Required action: Repeat the records below verbatim, and do not copy their pictures.
■ ■ ■ ■ ■ ■ ■
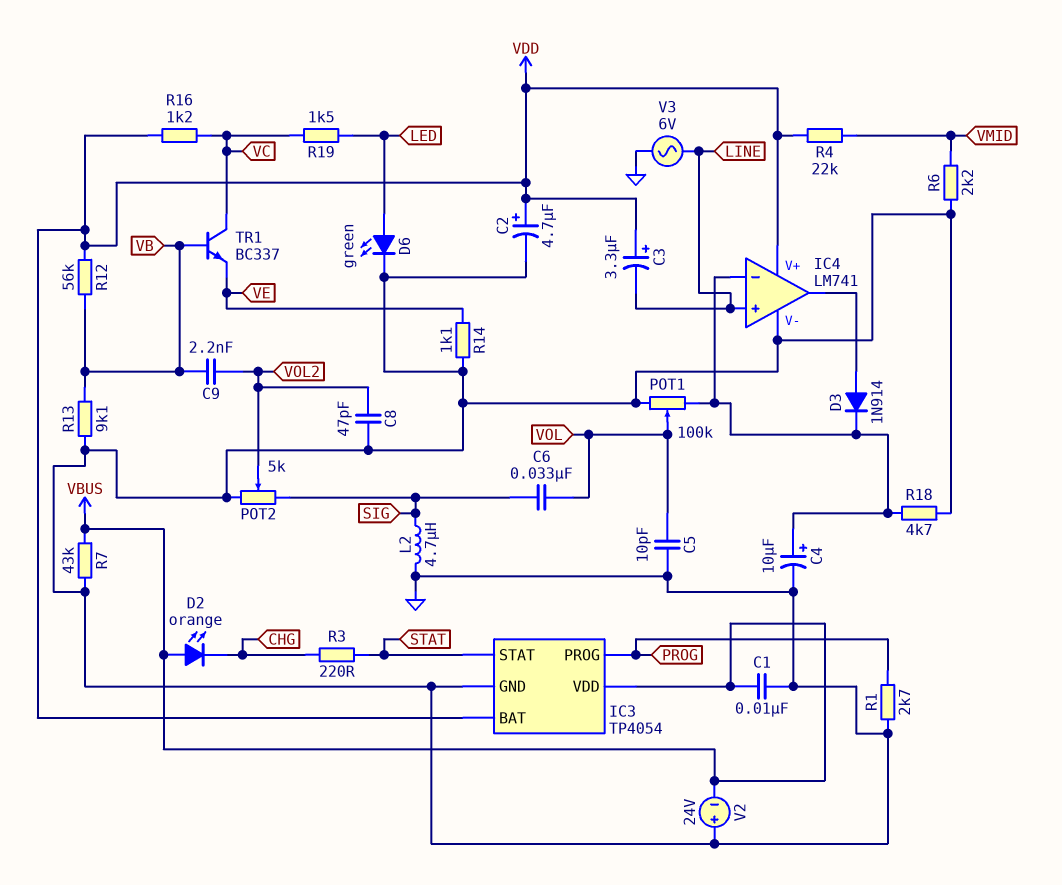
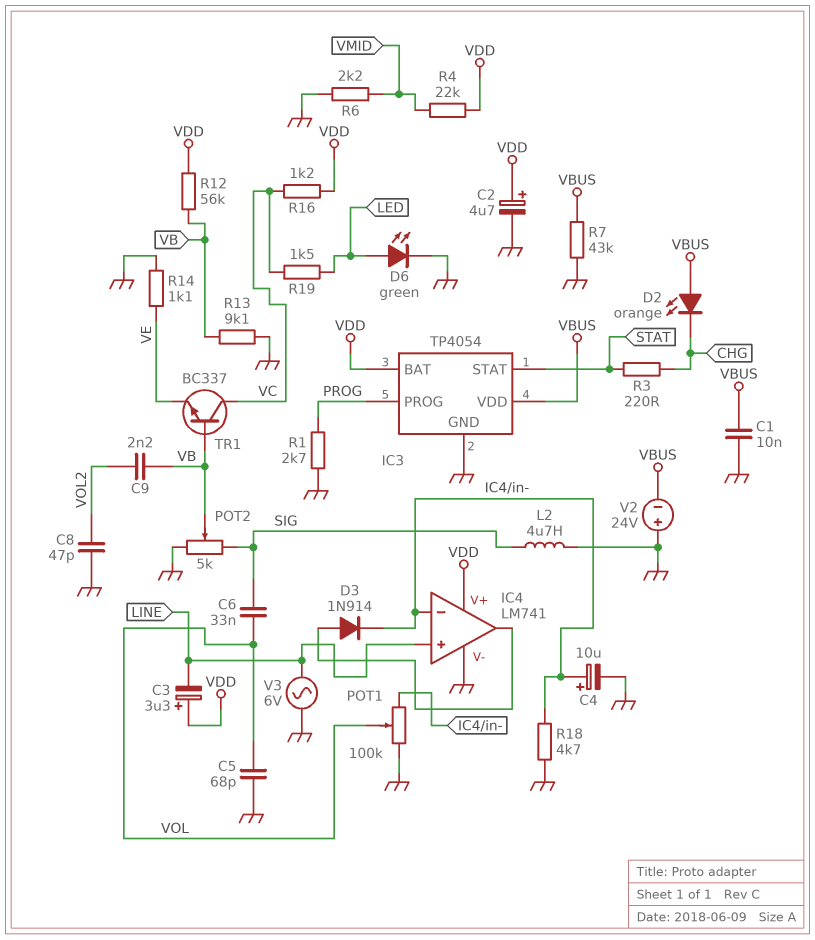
C5: 10pF (GND, VOL) -> 68pF (GND, VOL)
POT2: 5k (GND, SIG, wiper VOL2) -> 5k (GND, SIG, wiper VB)

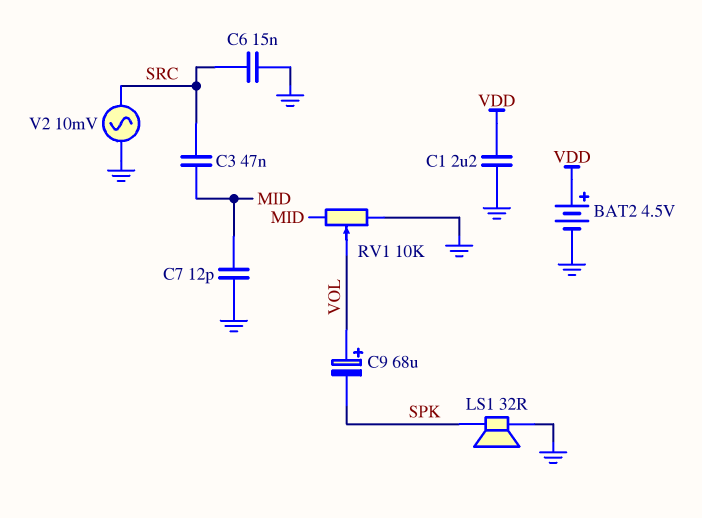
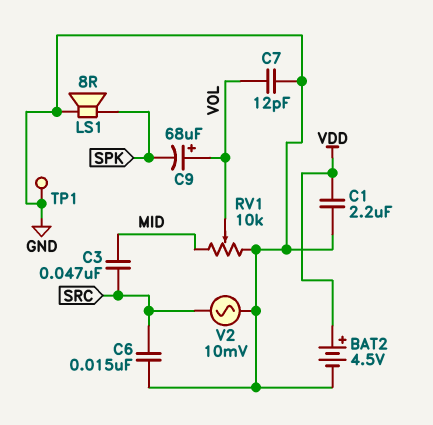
C7: 12pF (GND, MID) -> 12pF (GND, VOL)
LS1: speaker 32R (GND, SPK) -> speaker 8R (GND, SPK)
TP1: none -> test point (GND)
■ ■ ■ ■ ■ ■ ■
Solved problem:
C5: 10pF (GND, VOL) -> 68pF (GND, VOL)
POT2: 5k (GND, SIG, wiper VOL2) -> 5k (GND, SIG, wiper VB)

C7: 12pF (GND, MID) -> 12pF (GND, VOL)
LS1: speaker 32R (GND, SPK) -> speaker 8R (GND, SPK)
TP1: none -> test point (GND)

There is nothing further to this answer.